***** RECORDS TO USE *****
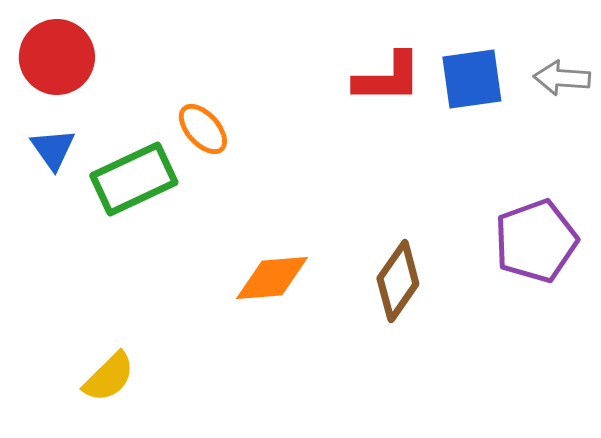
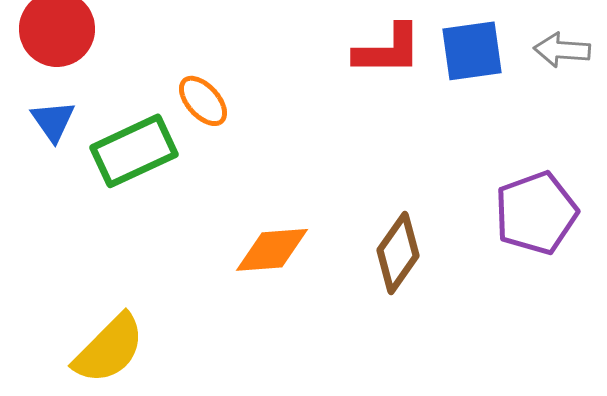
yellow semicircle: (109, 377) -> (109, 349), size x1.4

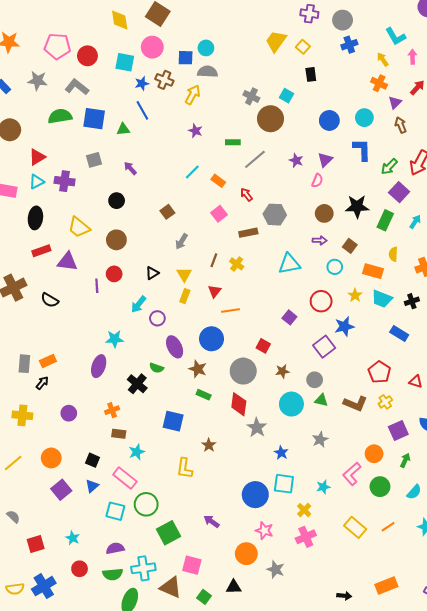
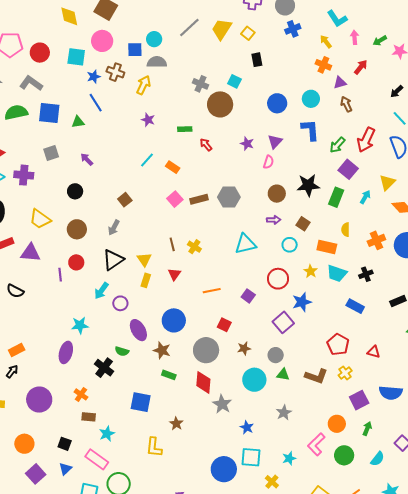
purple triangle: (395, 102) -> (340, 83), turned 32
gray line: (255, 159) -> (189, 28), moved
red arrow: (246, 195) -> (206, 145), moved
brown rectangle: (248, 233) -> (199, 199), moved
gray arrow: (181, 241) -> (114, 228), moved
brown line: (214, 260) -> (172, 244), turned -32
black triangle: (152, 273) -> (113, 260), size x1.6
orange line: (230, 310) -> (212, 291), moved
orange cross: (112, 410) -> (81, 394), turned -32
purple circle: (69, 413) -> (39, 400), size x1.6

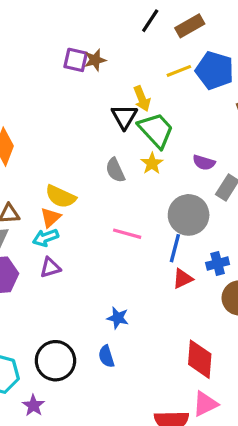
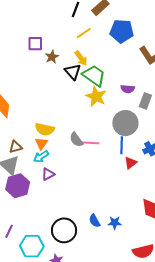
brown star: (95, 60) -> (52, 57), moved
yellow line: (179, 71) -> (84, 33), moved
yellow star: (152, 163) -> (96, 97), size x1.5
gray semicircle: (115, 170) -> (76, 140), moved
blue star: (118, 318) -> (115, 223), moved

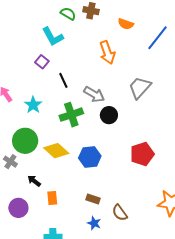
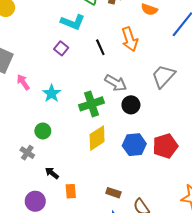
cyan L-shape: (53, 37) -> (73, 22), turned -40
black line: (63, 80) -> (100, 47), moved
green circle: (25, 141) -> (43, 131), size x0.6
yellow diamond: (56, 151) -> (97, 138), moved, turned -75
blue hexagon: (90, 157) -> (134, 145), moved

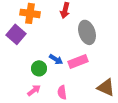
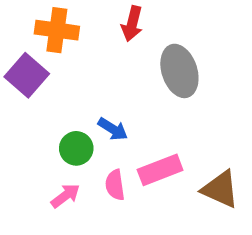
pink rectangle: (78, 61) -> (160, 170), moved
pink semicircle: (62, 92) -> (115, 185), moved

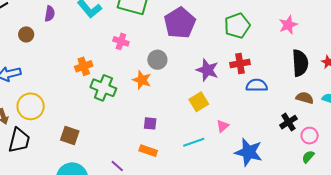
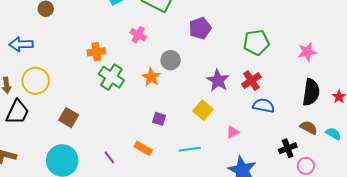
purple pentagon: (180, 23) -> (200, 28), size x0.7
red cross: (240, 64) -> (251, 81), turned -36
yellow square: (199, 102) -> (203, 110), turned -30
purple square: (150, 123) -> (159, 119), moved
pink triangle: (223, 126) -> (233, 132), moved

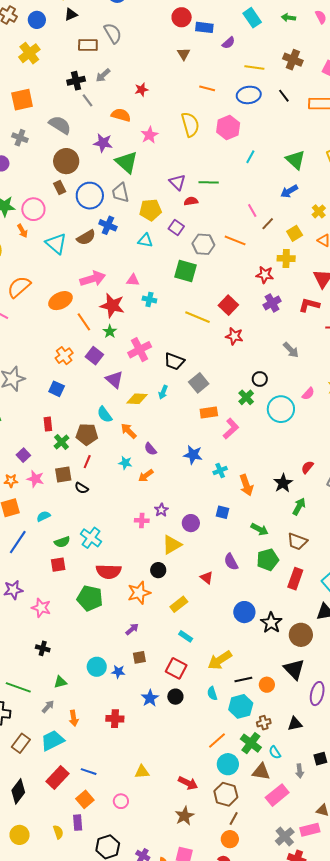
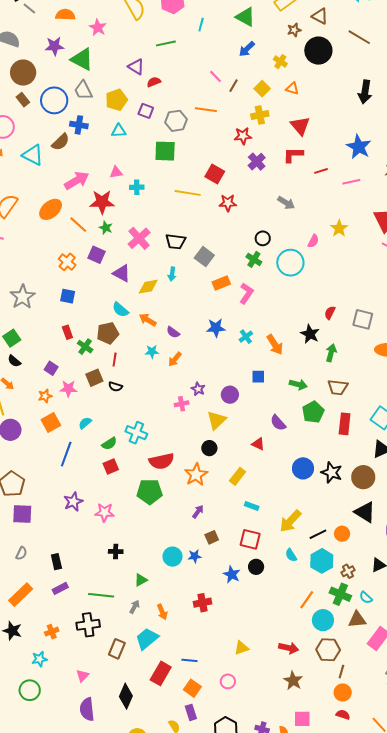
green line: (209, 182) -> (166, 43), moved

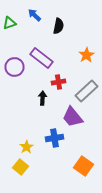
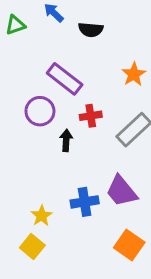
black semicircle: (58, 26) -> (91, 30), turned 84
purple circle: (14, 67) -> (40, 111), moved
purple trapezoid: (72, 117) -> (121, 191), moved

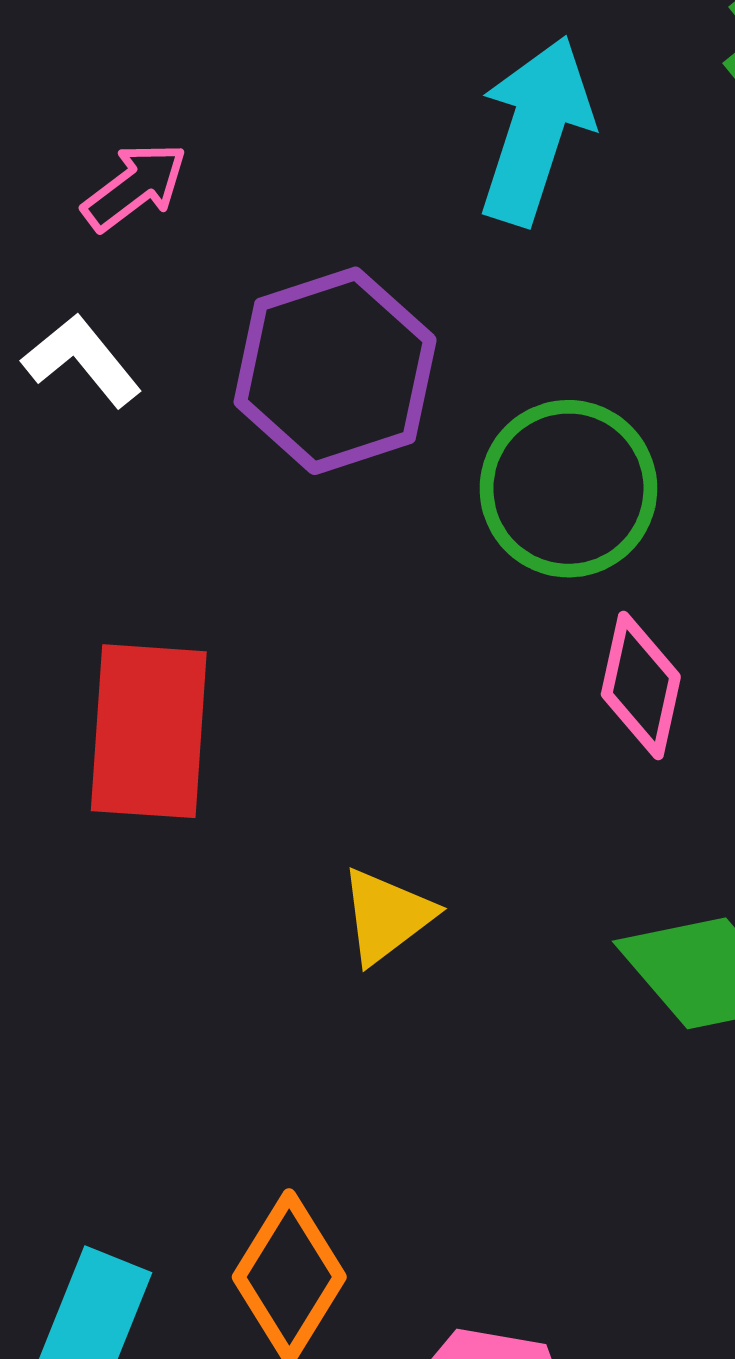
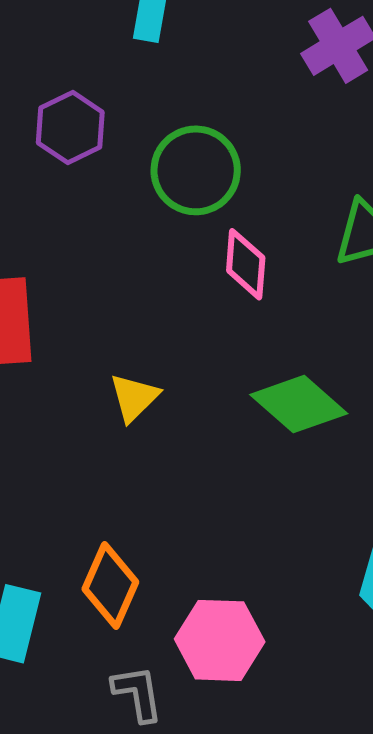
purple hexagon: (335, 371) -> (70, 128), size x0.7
*****
__INSTRUCTIONS FOR THE TASK__
In the records above, find the line containing "orange cross: (112, 410)" and output every line from the first through that one, exactly, omitting pictures.

__TASK SOLUTION__
yellow semicircle: (109, 377) -> (109, 349), size x1.4

purple triangle: (395, 102) -> (340, 83), turned 32
gray line: (255, 159) -> (189, 28), moved
red arrow: (246, 195) -> (206, 145), moved
brown rectangle: (248, 233) -> (199, 199), moved
gray arrow: (181, 241) -> (114, 228), moved
brown line: (214, 260) -> (172, 244), turned -32
black triangle: (152, 273) -> (113, 260), size x1.6
orange line: (230, 310) -> (212, 291), moved
orange cross: (112, 410) -> (81, 394), turned -32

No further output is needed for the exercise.